- **Records for this task**
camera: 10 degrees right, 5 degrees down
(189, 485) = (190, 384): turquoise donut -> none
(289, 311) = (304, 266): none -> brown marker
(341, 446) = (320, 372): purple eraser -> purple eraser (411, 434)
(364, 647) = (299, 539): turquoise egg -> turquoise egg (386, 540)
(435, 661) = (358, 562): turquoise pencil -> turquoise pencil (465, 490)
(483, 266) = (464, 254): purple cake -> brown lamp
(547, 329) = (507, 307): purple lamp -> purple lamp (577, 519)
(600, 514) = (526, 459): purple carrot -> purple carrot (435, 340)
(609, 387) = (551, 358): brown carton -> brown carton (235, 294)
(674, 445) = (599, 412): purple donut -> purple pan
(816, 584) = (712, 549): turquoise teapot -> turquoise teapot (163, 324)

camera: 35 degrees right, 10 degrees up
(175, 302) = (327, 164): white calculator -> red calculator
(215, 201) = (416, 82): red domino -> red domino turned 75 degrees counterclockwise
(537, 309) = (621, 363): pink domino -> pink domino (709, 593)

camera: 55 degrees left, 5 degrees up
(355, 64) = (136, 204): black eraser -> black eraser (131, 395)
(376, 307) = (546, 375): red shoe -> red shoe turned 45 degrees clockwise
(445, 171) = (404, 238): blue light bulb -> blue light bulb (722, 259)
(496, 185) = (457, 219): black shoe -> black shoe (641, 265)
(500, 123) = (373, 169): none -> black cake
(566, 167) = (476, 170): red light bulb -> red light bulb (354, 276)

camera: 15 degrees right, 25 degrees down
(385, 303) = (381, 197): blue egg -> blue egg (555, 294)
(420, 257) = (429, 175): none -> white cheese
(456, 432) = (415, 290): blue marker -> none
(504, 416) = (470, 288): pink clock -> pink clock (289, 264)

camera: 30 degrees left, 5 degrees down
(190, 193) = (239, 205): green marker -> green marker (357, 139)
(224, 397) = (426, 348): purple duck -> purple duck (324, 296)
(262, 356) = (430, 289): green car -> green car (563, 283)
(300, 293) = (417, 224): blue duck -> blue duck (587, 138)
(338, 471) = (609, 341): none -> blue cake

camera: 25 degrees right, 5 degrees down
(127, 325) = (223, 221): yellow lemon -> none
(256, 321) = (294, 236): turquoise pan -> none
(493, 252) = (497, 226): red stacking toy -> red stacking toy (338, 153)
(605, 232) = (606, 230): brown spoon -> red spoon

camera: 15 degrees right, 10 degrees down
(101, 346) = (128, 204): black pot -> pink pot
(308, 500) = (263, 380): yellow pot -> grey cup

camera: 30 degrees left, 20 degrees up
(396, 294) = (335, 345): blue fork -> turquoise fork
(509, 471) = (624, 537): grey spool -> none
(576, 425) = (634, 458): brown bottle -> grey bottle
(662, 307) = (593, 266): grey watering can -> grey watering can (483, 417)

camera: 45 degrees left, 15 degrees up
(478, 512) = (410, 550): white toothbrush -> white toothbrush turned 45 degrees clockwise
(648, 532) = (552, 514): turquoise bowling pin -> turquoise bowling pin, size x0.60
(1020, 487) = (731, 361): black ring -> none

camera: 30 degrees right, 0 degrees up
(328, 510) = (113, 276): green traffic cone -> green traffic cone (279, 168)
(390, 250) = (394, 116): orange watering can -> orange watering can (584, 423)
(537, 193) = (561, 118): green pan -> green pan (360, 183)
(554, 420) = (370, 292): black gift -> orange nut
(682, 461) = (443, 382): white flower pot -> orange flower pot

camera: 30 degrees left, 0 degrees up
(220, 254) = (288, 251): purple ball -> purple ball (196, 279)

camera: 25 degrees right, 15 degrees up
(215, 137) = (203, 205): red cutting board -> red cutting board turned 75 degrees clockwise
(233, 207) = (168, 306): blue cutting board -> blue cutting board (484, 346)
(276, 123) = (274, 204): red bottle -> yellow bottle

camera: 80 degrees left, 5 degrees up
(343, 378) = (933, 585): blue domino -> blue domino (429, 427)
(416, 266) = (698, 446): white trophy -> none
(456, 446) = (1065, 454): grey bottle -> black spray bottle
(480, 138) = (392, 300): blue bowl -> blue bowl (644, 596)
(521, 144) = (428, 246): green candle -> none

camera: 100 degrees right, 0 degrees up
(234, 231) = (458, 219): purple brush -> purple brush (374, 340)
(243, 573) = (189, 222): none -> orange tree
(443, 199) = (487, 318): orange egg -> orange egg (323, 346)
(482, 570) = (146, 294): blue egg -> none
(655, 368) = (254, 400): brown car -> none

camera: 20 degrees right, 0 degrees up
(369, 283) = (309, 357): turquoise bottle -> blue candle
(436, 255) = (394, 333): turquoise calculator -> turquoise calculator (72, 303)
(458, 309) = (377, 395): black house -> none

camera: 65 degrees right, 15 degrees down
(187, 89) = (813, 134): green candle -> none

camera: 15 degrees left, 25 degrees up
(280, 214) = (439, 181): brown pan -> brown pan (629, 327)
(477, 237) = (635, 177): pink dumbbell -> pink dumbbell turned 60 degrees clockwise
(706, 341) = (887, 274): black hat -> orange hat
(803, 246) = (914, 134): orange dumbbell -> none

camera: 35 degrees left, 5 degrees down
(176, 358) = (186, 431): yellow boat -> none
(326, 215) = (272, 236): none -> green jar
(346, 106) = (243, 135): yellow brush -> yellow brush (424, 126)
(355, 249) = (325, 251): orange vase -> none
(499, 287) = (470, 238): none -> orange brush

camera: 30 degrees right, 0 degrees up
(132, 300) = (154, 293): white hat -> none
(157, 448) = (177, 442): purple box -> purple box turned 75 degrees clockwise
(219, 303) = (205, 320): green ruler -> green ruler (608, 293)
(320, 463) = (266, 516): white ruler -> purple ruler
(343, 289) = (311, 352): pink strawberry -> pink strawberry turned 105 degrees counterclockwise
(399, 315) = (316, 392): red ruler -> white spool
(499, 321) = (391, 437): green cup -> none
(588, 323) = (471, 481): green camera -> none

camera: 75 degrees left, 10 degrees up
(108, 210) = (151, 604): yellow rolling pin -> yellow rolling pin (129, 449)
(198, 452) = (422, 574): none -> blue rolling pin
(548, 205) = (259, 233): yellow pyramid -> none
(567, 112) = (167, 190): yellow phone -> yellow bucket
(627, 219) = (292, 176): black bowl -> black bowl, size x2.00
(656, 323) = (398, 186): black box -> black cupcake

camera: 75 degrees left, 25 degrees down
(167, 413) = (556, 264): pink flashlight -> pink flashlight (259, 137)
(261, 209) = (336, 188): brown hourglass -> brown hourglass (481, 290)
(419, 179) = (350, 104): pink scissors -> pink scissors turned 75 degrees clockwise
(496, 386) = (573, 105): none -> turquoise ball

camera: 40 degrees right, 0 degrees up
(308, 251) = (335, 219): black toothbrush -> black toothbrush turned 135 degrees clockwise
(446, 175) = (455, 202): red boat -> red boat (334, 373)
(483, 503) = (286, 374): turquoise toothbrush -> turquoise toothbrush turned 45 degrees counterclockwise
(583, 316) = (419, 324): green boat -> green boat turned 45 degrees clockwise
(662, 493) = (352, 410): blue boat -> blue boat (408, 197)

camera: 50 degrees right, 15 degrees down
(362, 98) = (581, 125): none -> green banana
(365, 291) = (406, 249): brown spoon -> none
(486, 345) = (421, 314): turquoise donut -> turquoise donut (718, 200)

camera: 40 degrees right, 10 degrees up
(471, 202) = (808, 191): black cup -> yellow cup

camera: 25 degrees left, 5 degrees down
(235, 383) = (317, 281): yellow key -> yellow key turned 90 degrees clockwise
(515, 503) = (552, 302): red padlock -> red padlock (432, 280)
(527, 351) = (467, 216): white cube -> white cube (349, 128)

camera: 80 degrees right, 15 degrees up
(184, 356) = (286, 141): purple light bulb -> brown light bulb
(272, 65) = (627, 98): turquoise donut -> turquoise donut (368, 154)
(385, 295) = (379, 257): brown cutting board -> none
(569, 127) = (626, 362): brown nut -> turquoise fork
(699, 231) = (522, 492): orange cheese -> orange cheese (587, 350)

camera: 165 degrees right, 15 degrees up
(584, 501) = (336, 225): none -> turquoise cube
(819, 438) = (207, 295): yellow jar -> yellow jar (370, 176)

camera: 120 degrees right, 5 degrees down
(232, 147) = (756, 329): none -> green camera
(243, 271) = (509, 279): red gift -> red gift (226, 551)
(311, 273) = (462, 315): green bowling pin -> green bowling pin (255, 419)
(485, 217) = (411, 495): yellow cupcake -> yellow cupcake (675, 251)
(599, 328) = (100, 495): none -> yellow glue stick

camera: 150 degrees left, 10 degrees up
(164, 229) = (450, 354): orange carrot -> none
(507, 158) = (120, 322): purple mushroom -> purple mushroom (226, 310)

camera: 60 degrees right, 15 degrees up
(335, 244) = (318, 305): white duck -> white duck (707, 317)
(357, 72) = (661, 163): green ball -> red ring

- **Instructions to follow**
What are the lines, exactly as written above, from the line with "camera: 35 degrees left, 5 degrees down" to the line with "(399, 315) = (316, 392): red", both included? Output only those.

- **Task response**
camera: 35 degrees left, 5 degrees down
(176, 358) = (186, 431): yellow boat -> none
(326, 215) = (272, 236): none -> green jar
(346, 106) = (243, 135): yellow brush -> yellow brush (424, 126)
(355, 249) = (325, 251): orange vase -> none
(499, 287) = (470, 238): none -> orange brush

camera: 30 degrees right, 0 degrees up
(132, 300) = (154, 293): white hat -> none
(157, 448) = (177, 442): purple box -> purple box turned 75 degrees clockwise
(219, 303) = (205, 320): green ruler -> green ruler (608, 293)
(320, 463) = (266, 516): white ruler -> purple ruler
(343, 289) = (311, 352): pink strawberry -> pink strawberry turned 105 degrees counterclockwise
(399, 315) = (316, 392): red ruler -> white spool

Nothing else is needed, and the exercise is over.